Itemized modification records:
■ ■ ■ ■ ■

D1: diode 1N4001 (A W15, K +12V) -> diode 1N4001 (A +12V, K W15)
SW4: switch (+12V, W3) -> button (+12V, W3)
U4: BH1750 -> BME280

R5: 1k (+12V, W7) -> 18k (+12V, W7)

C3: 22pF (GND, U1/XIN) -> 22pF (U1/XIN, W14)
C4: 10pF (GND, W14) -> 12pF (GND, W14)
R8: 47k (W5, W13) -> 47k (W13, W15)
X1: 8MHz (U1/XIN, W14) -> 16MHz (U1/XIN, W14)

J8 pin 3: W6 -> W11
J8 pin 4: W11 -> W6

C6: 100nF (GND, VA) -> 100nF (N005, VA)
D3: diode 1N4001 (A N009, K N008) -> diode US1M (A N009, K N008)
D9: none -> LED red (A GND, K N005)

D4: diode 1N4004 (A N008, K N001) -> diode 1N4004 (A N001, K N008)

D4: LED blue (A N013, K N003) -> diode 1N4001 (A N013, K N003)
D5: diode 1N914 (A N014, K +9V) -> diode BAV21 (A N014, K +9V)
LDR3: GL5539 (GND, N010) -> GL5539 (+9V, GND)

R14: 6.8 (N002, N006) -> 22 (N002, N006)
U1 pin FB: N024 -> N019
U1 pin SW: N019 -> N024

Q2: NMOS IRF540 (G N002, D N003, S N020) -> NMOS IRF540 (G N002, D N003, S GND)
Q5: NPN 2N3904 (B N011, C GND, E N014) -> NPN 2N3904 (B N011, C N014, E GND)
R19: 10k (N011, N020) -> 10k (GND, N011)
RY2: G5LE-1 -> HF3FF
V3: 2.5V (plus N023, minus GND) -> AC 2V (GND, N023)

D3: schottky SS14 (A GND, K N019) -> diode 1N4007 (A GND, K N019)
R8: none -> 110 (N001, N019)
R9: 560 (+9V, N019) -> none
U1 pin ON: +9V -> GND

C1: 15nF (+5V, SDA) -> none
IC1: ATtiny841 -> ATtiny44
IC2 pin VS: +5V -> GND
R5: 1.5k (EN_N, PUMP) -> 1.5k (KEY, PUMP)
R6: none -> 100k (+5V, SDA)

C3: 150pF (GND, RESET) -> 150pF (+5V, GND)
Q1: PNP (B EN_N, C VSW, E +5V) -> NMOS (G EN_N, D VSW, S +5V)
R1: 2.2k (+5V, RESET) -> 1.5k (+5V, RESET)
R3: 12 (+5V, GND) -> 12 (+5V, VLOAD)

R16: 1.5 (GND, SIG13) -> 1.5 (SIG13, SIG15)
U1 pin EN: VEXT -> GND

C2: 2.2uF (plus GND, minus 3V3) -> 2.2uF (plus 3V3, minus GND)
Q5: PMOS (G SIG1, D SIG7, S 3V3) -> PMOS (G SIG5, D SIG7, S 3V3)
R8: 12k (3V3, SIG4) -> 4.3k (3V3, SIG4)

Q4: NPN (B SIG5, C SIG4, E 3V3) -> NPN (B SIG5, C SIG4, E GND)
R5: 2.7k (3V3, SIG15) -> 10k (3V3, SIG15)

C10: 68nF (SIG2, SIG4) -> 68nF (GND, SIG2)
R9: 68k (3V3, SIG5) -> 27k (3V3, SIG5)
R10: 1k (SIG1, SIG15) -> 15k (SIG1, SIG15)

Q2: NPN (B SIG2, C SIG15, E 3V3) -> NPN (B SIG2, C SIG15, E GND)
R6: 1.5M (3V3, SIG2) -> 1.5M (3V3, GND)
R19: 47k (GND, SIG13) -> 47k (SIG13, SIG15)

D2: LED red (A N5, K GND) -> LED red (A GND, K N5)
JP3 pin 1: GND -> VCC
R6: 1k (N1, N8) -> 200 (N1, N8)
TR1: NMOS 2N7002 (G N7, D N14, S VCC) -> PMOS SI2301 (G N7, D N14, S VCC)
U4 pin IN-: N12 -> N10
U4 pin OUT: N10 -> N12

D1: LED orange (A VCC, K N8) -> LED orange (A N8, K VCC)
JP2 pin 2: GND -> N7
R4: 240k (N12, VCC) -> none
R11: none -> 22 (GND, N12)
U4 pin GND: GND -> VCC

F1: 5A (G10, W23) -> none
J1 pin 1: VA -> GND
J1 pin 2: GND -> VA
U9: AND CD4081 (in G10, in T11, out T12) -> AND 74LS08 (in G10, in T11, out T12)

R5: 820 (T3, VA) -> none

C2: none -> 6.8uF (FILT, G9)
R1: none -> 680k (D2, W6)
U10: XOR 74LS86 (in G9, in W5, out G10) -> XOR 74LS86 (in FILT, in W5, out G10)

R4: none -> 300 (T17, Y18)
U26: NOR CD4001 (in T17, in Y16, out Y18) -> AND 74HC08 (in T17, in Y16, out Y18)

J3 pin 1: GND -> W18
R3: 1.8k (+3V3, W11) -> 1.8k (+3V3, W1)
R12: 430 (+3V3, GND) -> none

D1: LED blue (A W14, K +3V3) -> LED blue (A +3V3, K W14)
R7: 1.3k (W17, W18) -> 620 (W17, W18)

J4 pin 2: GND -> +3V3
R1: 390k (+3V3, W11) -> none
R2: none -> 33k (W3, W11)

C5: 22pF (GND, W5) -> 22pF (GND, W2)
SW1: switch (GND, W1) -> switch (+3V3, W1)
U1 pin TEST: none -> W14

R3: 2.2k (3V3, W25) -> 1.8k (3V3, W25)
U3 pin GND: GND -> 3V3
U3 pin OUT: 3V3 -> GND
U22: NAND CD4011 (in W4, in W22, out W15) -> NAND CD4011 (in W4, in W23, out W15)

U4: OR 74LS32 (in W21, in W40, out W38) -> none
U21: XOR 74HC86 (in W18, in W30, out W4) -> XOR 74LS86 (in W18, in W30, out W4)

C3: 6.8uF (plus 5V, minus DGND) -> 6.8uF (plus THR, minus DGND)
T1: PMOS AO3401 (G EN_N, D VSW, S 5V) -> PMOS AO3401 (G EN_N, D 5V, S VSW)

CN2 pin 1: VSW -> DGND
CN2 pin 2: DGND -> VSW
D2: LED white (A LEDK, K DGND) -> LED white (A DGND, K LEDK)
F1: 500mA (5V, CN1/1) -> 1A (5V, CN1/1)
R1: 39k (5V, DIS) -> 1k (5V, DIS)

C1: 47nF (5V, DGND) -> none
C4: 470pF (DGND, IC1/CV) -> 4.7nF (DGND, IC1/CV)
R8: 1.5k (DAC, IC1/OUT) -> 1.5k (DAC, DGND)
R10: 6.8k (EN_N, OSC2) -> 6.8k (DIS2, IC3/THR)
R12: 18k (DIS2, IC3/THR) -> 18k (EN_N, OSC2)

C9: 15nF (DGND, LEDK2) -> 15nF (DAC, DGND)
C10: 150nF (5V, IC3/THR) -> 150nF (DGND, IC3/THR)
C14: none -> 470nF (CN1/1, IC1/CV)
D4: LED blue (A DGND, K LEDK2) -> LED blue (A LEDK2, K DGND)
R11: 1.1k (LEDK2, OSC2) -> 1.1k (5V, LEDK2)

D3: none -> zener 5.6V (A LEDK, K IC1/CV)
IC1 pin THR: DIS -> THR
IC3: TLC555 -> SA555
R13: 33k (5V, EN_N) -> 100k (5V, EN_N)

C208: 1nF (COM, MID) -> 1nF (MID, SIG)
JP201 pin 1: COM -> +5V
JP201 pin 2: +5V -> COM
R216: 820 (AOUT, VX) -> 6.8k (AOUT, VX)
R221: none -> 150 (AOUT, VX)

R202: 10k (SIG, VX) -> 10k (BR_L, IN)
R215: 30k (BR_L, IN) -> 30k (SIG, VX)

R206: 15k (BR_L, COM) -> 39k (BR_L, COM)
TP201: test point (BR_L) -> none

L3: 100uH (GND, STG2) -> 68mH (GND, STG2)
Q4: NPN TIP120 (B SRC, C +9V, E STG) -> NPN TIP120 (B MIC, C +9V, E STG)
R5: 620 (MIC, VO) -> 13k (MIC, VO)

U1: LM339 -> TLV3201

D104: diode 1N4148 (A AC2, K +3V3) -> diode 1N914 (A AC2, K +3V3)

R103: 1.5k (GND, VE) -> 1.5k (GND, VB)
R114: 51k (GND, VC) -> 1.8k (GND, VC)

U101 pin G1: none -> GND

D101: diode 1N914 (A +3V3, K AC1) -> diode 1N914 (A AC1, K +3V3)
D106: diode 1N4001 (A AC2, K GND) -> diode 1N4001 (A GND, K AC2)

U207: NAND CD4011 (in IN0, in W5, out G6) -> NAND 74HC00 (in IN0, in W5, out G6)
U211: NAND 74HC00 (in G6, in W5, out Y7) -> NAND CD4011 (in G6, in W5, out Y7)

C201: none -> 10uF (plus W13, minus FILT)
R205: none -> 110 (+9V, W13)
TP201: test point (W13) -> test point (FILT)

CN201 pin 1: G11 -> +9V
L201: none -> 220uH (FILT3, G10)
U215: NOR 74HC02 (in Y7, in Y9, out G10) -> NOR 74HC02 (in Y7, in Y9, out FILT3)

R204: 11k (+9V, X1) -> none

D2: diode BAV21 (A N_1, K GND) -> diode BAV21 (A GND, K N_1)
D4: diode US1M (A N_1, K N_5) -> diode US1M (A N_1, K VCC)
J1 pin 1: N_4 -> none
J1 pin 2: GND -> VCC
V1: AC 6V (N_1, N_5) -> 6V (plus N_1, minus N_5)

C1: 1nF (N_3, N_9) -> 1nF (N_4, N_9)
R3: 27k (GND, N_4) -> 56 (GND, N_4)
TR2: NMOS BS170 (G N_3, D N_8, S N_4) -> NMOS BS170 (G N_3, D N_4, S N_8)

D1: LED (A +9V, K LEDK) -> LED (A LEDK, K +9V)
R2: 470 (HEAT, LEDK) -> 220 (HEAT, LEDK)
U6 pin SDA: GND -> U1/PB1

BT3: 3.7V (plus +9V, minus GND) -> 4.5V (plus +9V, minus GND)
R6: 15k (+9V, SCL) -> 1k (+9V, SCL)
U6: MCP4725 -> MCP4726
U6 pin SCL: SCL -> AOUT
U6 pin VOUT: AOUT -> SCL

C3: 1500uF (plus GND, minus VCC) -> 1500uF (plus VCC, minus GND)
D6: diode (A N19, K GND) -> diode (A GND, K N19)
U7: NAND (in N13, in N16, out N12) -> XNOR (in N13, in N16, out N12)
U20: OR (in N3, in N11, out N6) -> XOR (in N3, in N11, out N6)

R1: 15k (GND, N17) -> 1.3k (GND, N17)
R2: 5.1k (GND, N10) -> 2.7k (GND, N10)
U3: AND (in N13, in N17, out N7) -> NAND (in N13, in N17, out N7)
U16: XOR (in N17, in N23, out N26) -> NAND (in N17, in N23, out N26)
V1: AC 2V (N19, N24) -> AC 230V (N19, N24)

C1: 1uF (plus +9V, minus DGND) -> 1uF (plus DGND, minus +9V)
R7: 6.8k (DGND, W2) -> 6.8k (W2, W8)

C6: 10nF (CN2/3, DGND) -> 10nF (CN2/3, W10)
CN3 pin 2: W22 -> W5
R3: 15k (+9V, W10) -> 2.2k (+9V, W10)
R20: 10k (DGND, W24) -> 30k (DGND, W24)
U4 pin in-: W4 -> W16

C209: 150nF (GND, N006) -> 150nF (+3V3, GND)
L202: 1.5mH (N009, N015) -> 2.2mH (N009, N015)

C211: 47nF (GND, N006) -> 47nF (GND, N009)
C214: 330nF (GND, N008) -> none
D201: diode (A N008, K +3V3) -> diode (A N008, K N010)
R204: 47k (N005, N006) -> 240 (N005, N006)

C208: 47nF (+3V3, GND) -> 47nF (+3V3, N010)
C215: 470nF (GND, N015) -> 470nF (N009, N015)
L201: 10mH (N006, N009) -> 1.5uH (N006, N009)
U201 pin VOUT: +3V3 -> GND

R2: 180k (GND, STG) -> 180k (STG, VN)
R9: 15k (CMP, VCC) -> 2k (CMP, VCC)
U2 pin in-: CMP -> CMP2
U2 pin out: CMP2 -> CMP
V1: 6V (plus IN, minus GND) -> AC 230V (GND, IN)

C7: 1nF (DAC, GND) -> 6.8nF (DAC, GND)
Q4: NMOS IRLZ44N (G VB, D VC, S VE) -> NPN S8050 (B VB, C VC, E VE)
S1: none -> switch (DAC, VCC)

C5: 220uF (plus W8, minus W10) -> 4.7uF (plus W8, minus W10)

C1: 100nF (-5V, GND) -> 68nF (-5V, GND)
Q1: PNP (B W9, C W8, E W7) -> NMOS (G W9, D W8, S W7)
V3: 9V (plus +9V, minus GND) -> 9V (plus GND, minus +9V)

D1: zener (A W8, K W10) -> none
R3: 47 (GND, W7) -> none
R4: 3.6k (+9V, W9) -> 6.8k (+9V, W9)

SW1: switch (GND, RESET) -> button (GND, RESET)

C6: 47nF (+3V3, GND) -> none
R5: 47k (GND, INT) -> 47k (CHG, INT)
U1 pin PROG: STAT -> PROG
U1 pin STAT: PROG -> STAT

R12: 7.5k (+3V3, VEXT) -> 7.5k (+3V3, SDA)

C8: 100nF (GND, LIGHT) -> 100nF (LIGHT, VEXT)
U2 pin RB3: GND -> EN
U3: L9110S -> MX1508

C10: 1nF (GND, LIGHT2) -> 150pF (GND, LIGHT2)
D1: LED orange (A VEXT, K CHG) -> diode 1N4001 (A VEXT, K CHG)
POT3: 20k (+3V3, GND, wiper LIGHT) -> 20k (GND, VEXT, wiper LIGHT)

■ ■ ■ ■ ■

## What the task requires
Look above for lines with the word "STAT" and copy them all.

## Answer section
U1 pin PROG: STAT -> PROG
U1 pin STAT: PROG -> STAT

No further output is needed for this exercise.